Problem details: From the listing below, return every line with the string "none" in it.

Supplied entries:
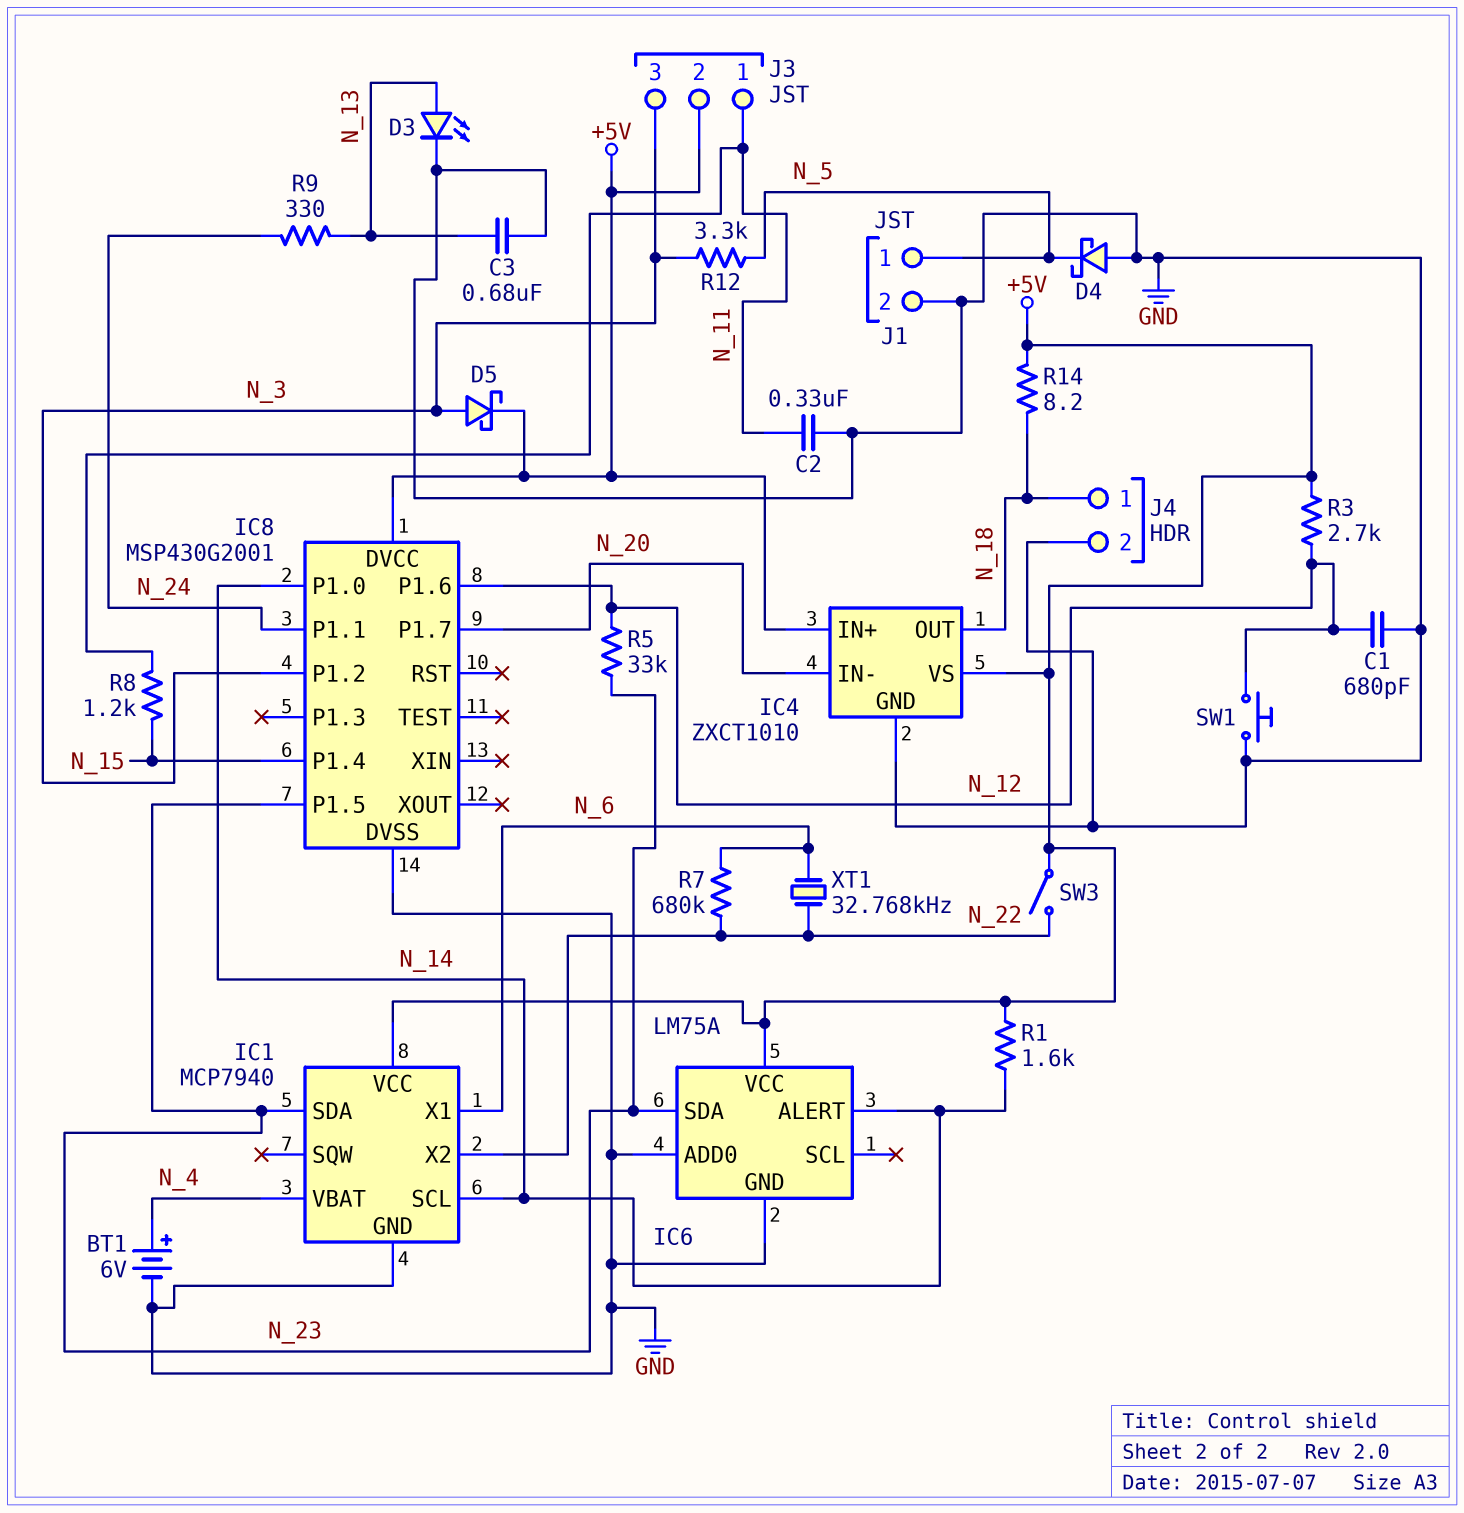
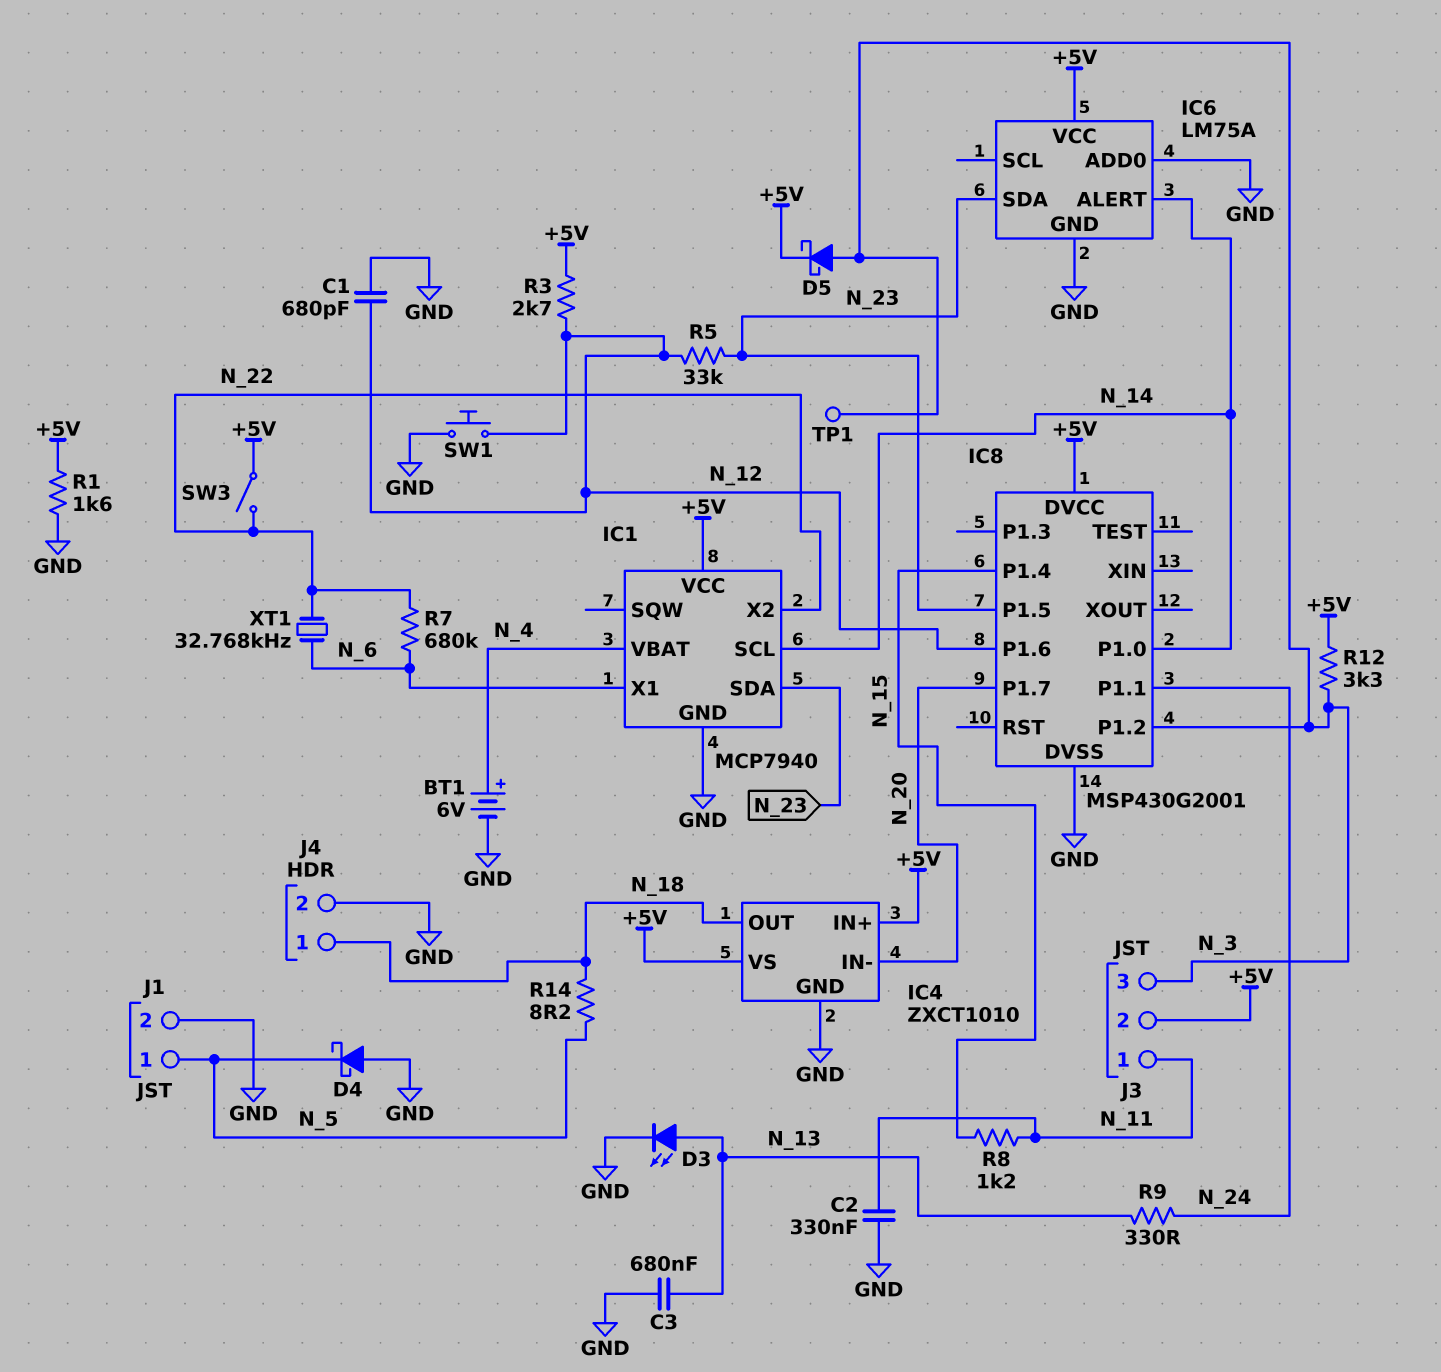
R1: 1.6k (+5V, N_14) -> 1.6k (+5V, GND)
R12: 3.3k (N_3, N_5) -> 3.3k (+5V, N_3)
R14: 8.2 (+5V, N_18) -> 8.2 (N_5, N_18)
TP1: none -> test point (N_3)

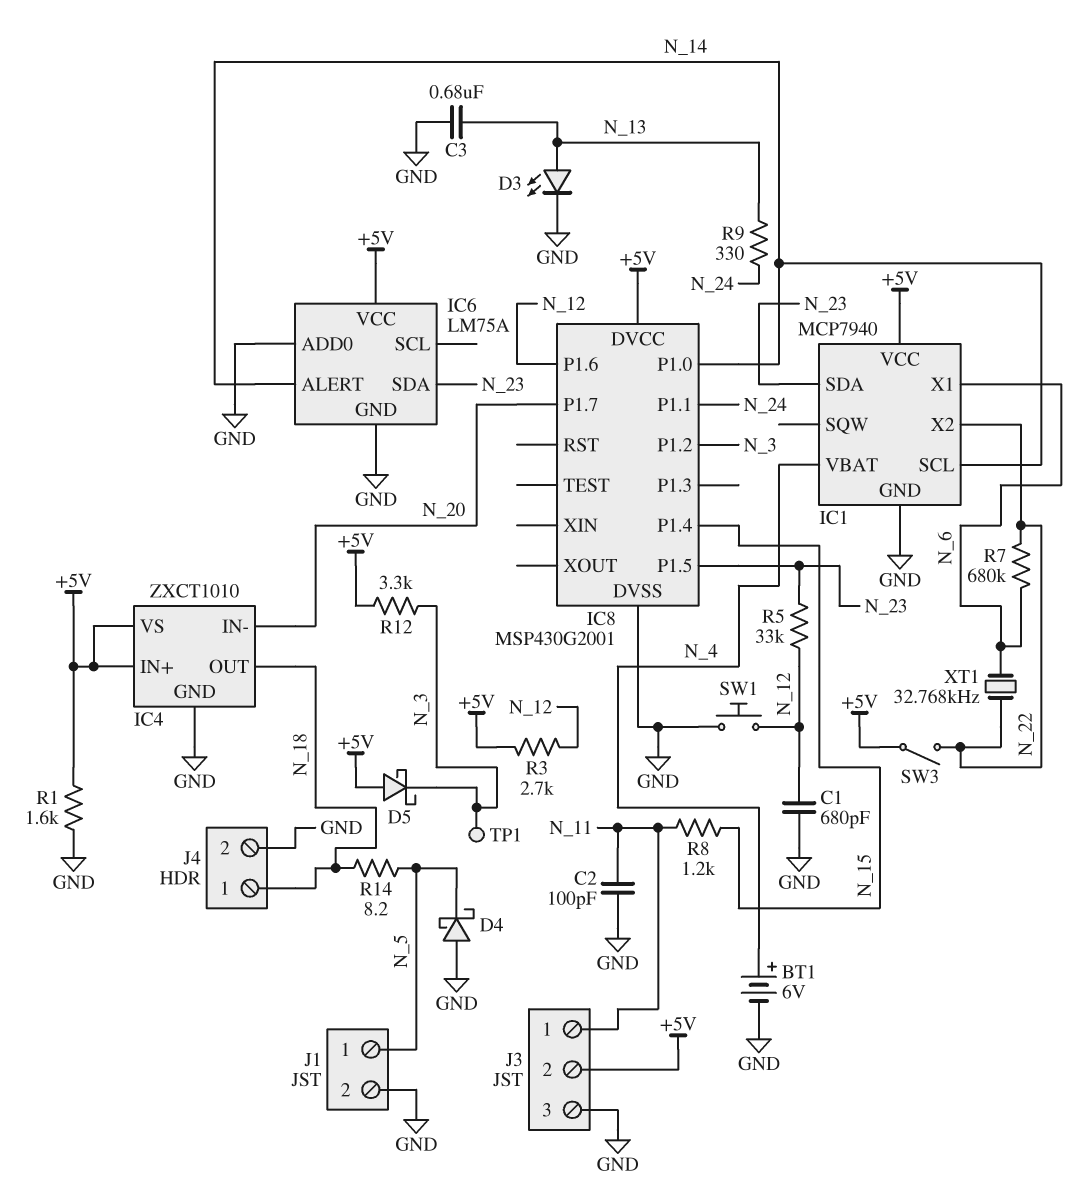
C2: 330nF (GND, N_11) -> 100pF (GND, N_11)
D5: schottky (A N_3, K +5V) -> schottky (A +5V, K N_3)
J3 pin 3: N_3 -> GND

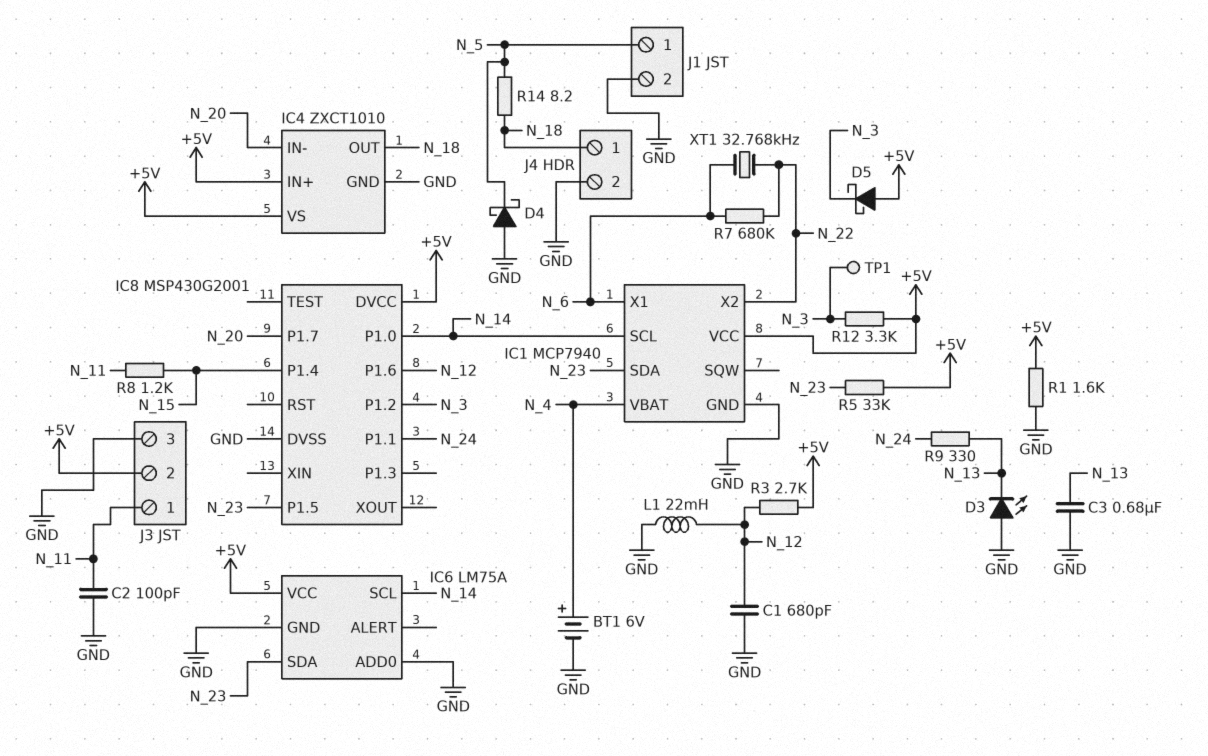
D3: LED (A N_13, K GND) -> LED (A GND, K N_13)
IC6 pin ALERT: N_14 -> none
IC6 pin SCL: none -> N_14
L1: none -> 22mH (GND, N_12)
R5: 33k (N_12, N_23) -> 33k (+5V, N_23)
SW1: button (GND, N_12) -> none
SW3: switch (+5V, N_22) -> none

Answer to the exercise:
TP1: none -> test point (N_3)
IC6 pin ALERT: N_14 -> none
IC6 pin SCL: none -> N_14
L1: none -> 22mH (GND, N_12)
SW1: button (GND, N_12) -> none
SW3: switch (+5V, N_22) -> none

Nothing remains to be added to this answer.